* **WHAT IS EXPECTED**
Reproduce exactly, and only, the lines below from the one containing "none -> orange brick G2:H2 level 1" through the one containing "red brick I8:J8".

[GIVEN INFORMATION — start]

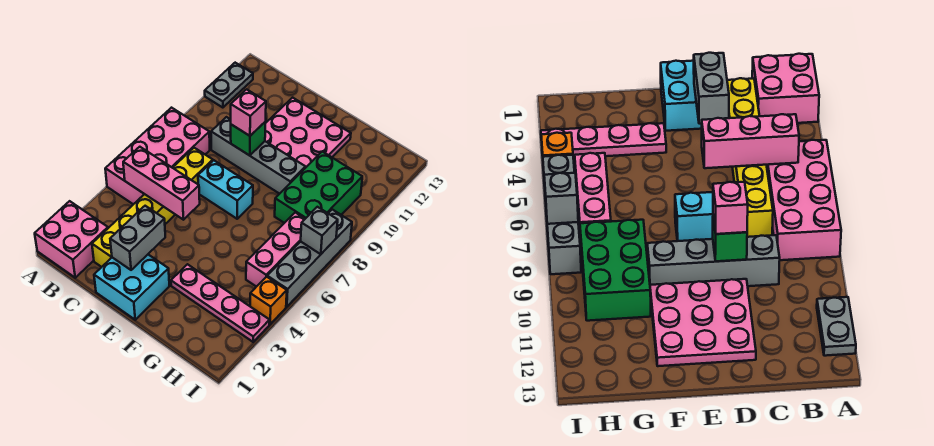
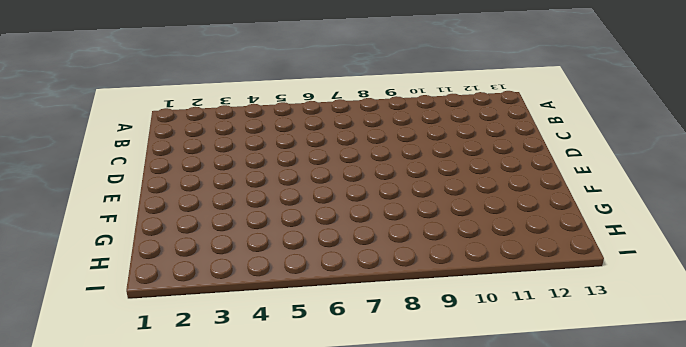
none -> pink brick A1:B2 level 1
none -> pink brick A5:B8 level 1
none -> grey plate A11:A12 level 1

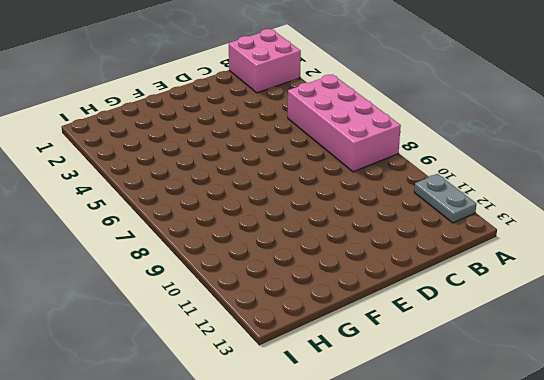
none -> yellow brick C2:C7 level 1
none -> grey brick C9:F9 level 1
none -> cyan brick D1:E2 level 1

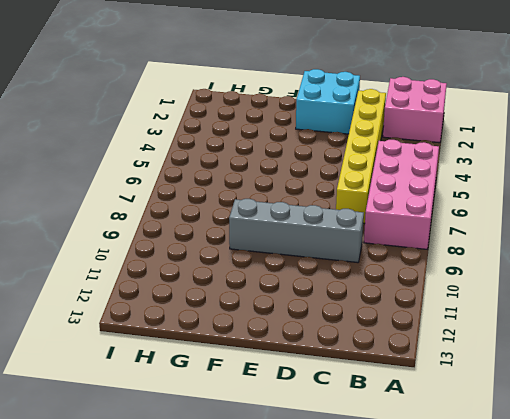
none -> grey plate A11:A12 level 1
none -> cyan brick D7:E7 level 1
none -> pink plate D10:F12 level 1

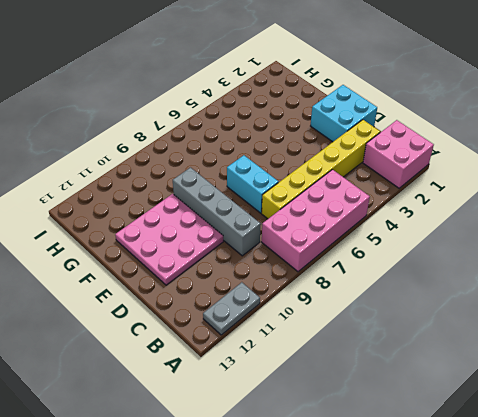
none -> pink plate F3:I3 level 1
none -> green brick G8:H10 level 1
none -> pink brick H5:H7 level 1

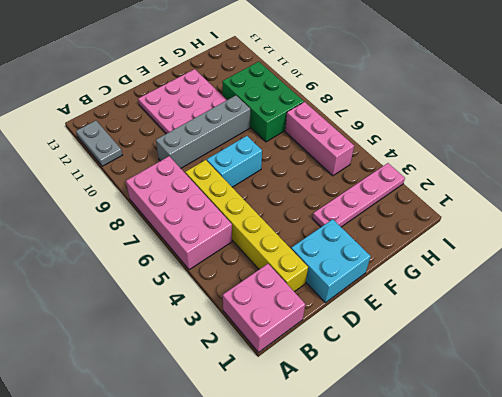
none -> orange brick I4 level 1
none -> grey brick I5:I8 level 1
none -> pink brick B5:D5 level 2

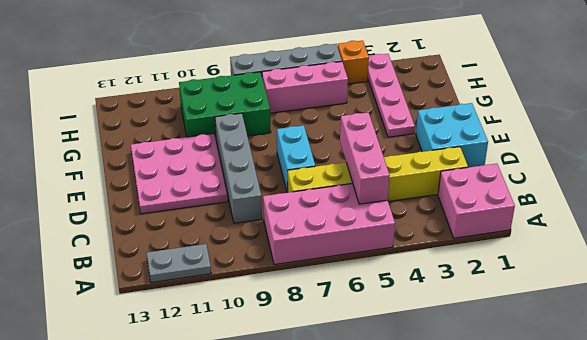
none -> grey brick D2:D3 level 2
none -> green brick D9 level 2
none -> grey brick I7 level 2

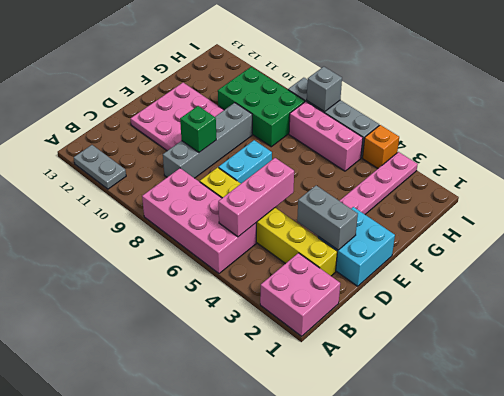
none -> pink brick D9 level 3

[GIVEN INFORMATION — finish]
[GIVEN INFORMATION — start]

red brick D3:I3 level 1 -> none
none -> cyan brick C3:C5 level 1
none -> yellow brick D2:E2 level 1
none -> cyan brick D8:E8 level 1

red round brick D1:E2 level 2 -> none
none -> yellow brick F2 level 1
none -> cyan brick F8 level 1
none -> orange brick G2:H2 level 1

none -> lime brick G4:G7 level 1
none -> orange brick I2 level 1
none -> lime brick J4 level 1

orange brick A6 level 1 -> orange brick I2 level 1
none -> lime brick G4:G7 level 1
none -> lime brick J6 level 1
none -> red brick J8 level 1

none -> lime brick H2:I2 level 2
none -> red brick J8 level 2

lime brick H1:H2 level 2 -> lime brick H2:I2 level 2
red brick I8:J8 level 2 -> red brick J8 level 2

[GIVEN INFORMATION — finish]

* **EXPECTED ANSWER**
none -> orange brick G2:H2 level 1

none -> lime brick G4:G7 level 1
none -> orange brick I2 level 1
none -> lime brick J4 level 1

orange brick A6 level 1 -> orange brick I2 level 1
none -> lime brick G4:G7 level 1
none -> lime brick J6 level 1
none -> red brick J8 level 1

none -> lime brick H2:I2 level 2
none -> red brick J8 level 2

lime brick H1:H2 level 2 -> lime brick H2:I2 level 2
red brick I8:J8 level 2 -> red brick J8 level 2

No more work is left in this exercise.